> INFORMATION:
++++++++++++++++++++

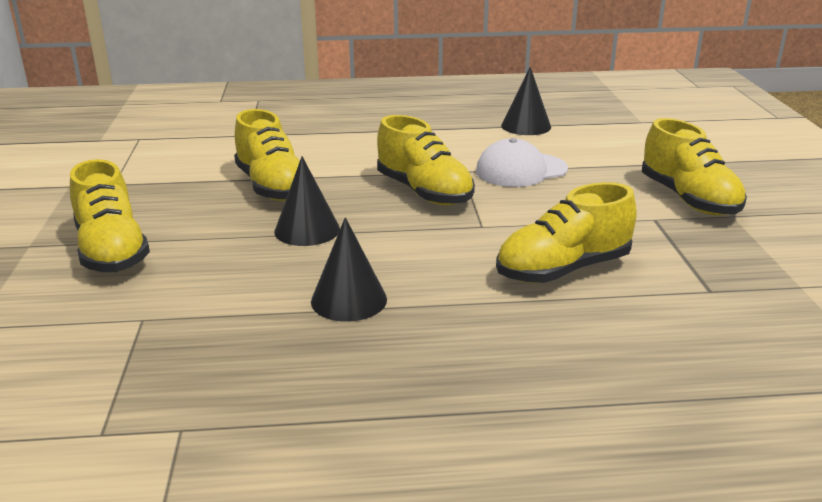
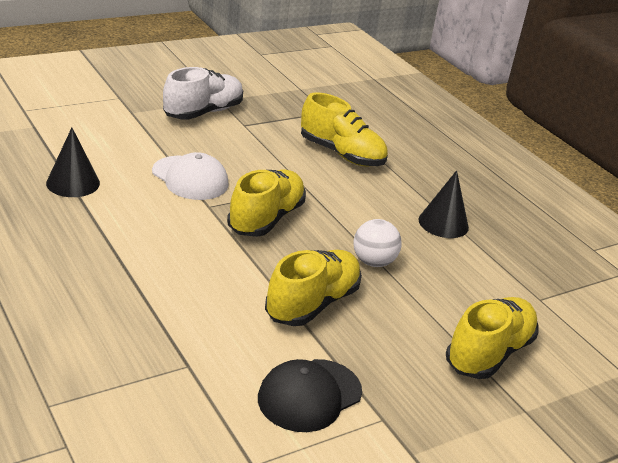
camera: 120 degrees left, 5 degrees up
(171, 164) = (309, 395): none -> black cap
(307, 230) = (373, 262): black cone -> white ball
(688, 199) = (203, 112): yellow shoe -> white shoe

++++++++++++++++++++

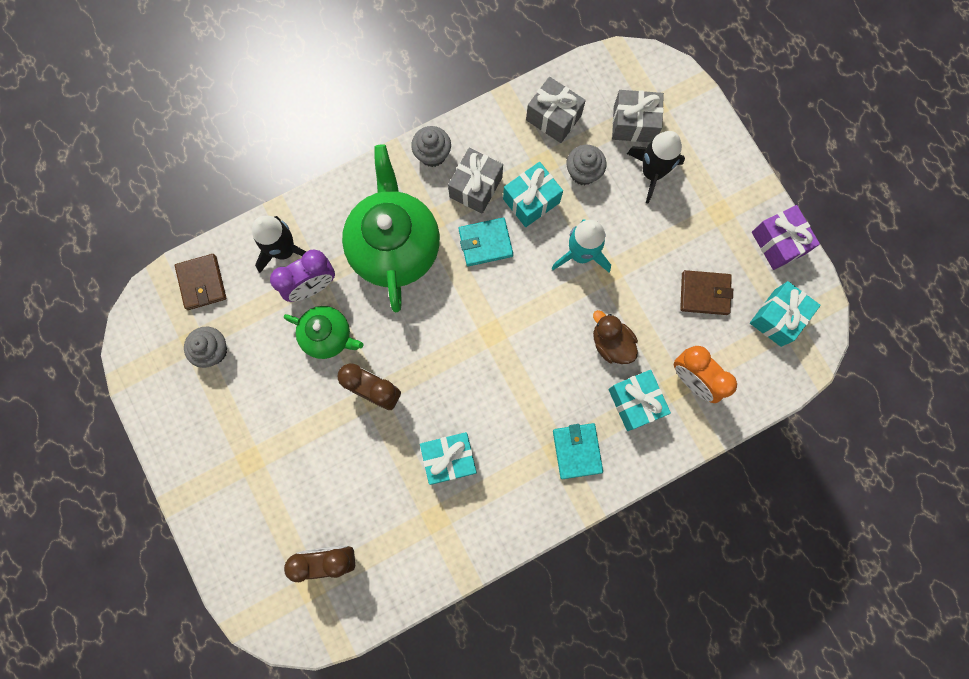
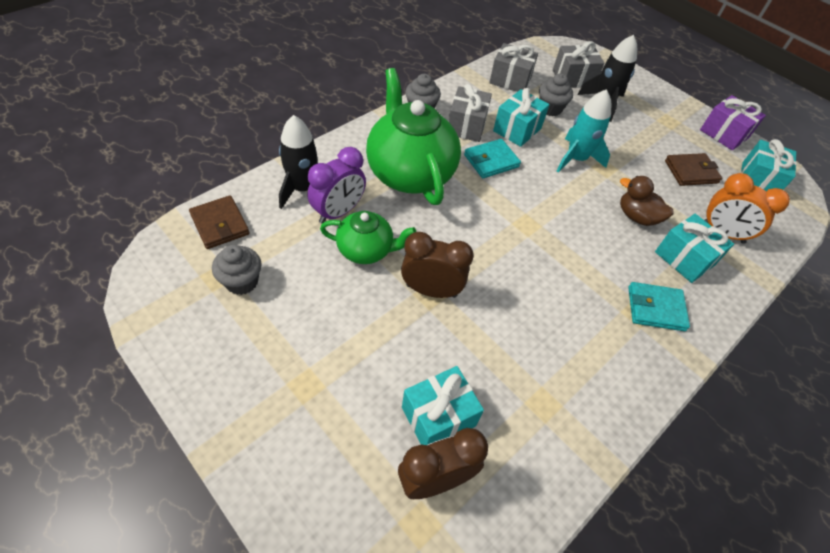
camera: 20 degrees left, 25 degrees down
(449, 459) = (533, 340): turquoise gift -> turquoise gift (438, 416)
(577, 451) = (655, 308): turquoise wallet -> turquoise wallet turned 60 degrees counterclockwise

++++++++++++++++++++

> WHAT TO DO:
For the data above, state only how many lines include the word "turquoise".

> WORKED SOLUTION:
2